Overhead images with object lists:
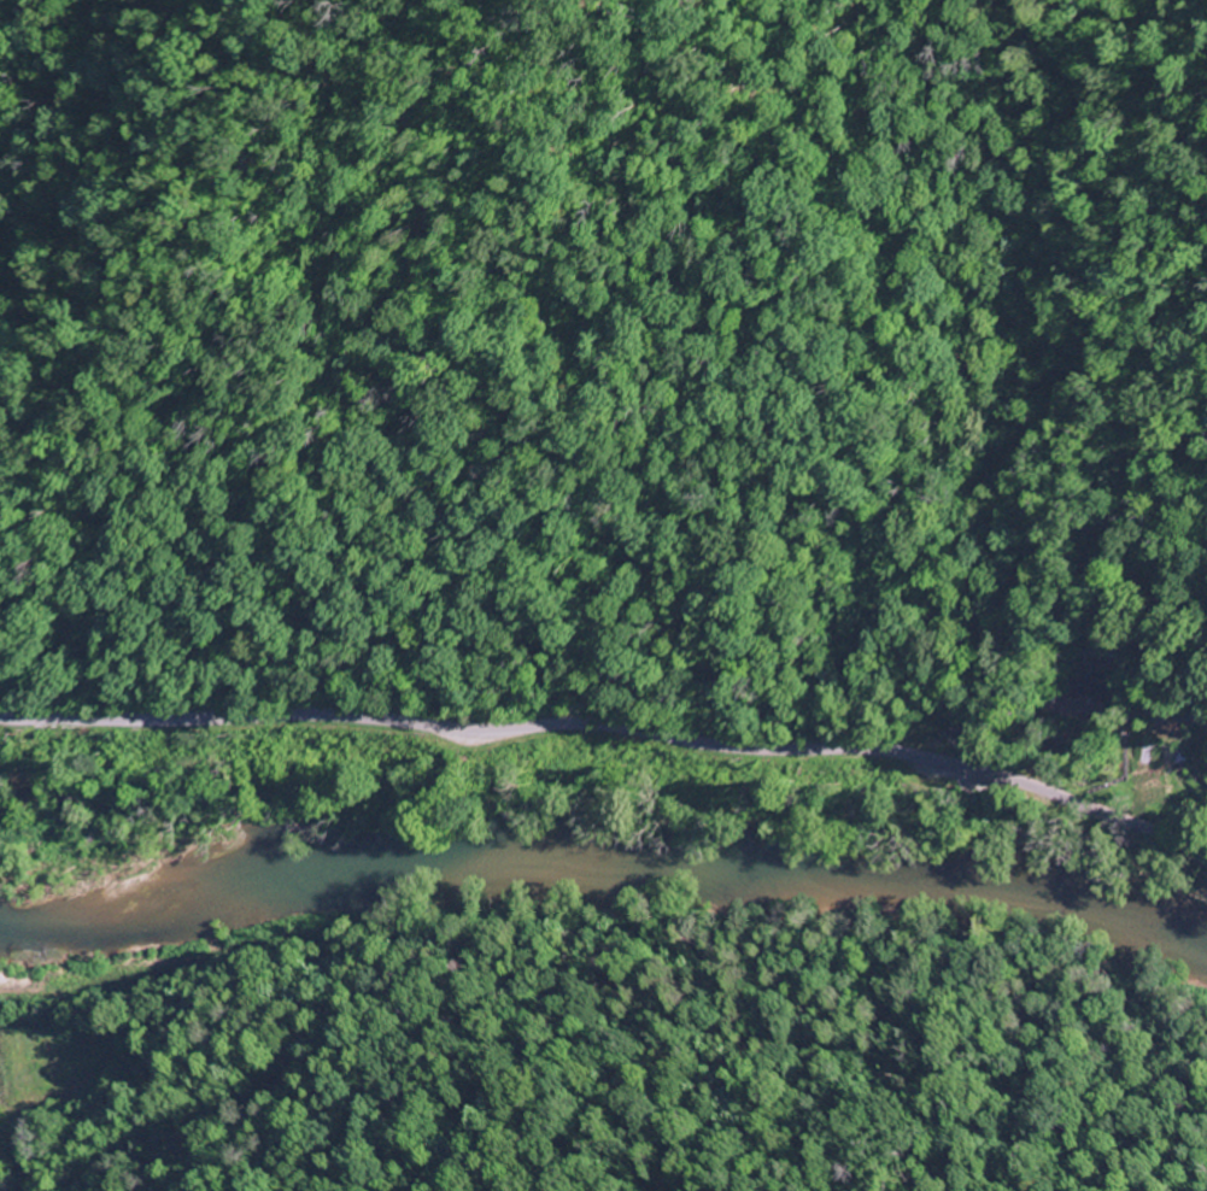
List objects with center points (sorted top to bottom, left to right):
road: (1141, 694)
building: (1074, 699)
road: (607, 713)
river: (602, 829)

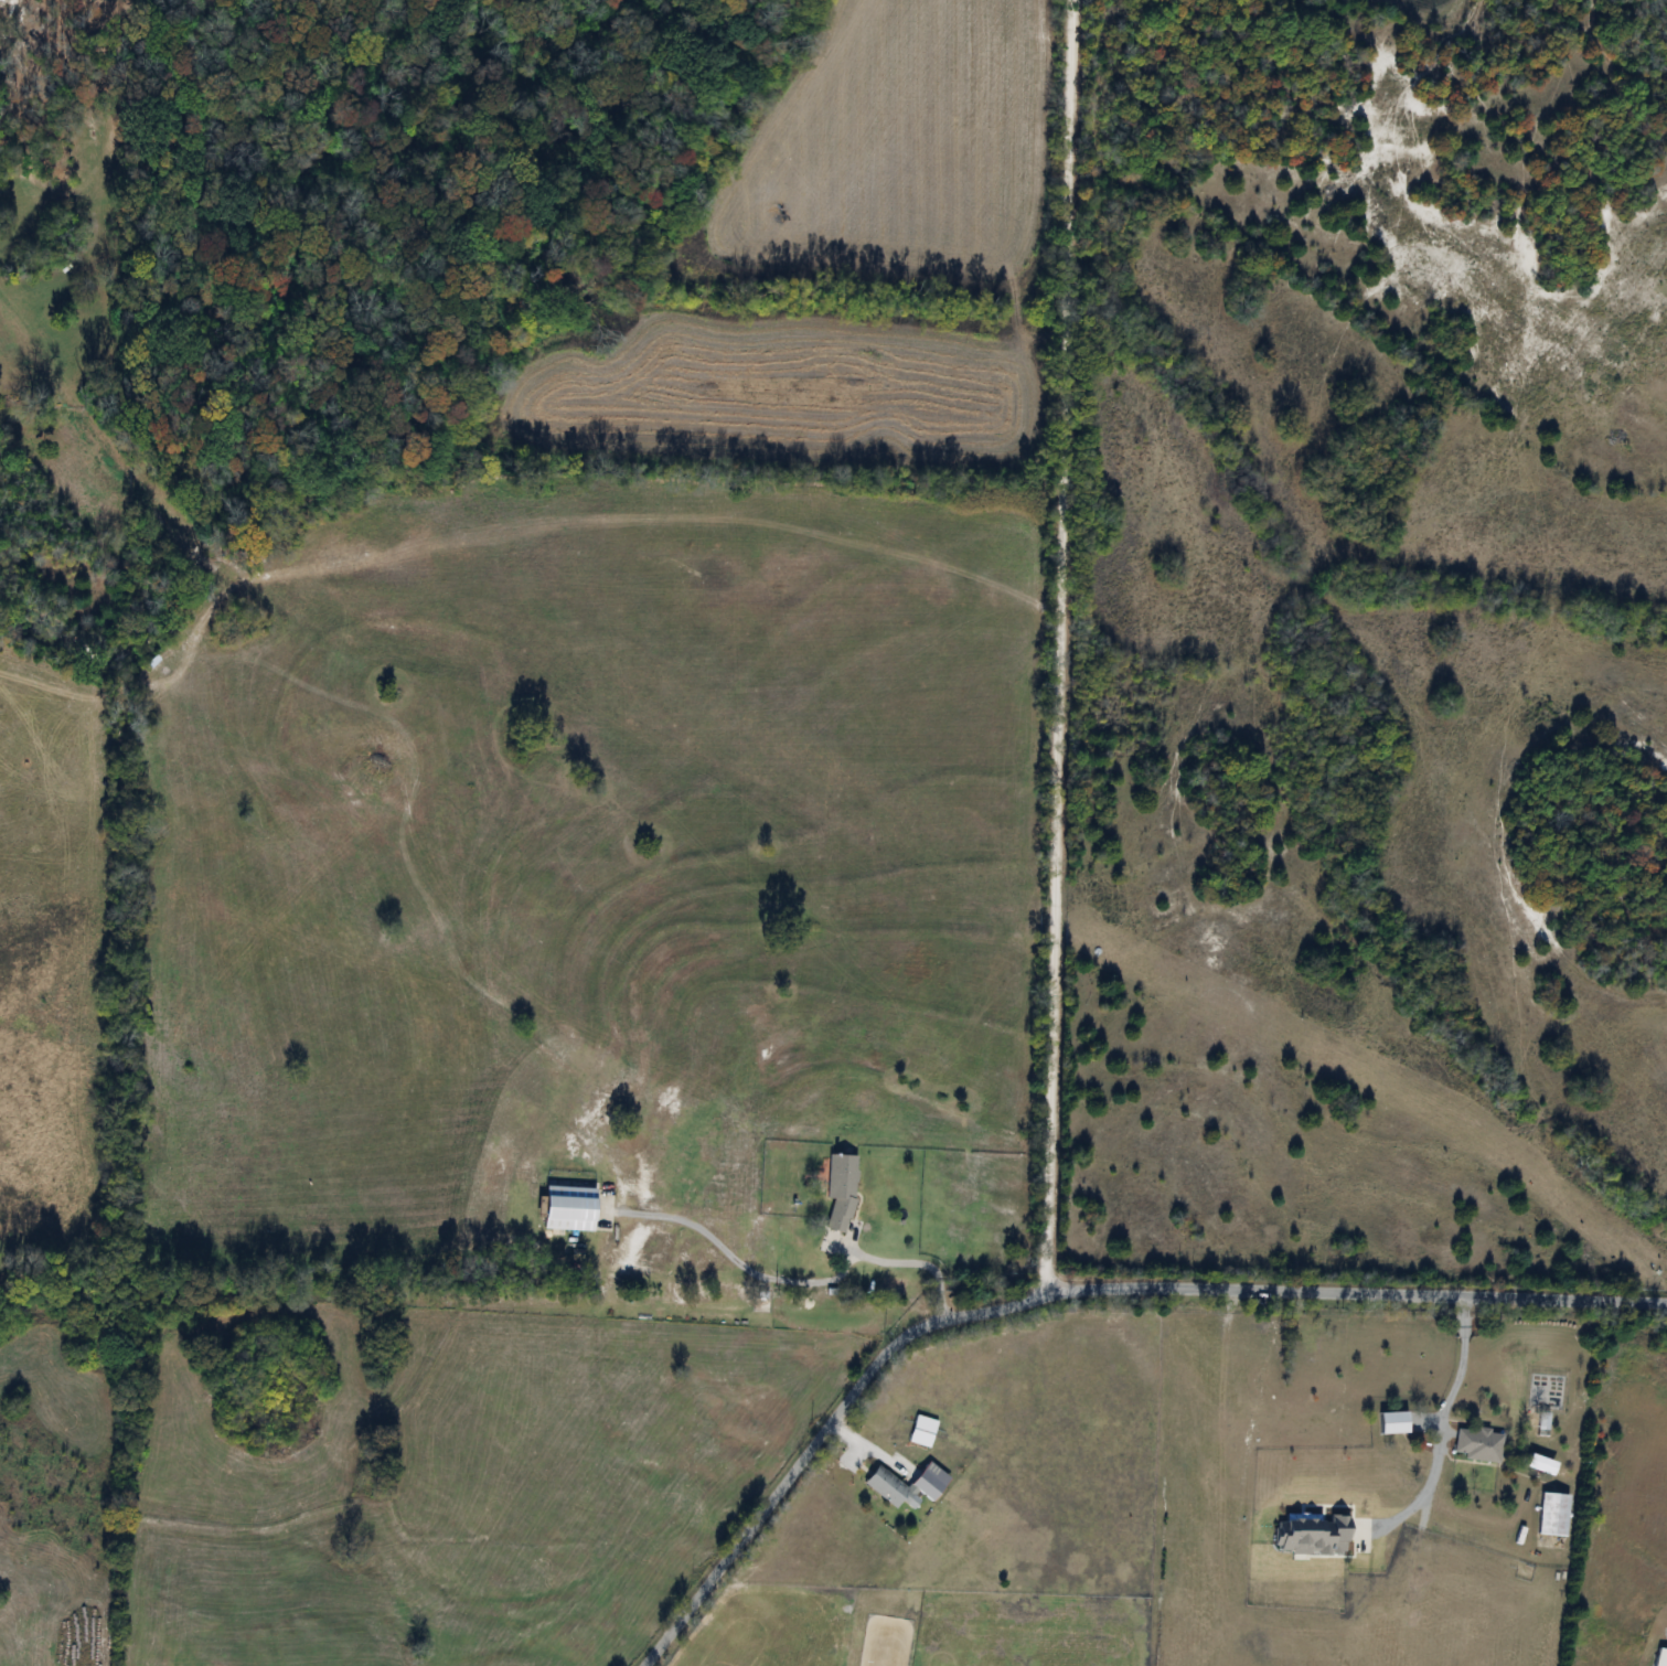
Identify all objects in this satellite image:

• **Directions**
Every record must be returned exactly. Leave its pictures out.

• **The completed task**
List objects with center points (sorted top to bottom, left to right):
road: (1141, 694)
building: (1074, 699)
road: (607, 713)
river: (602, 829)

Identify all objects in this satellite image:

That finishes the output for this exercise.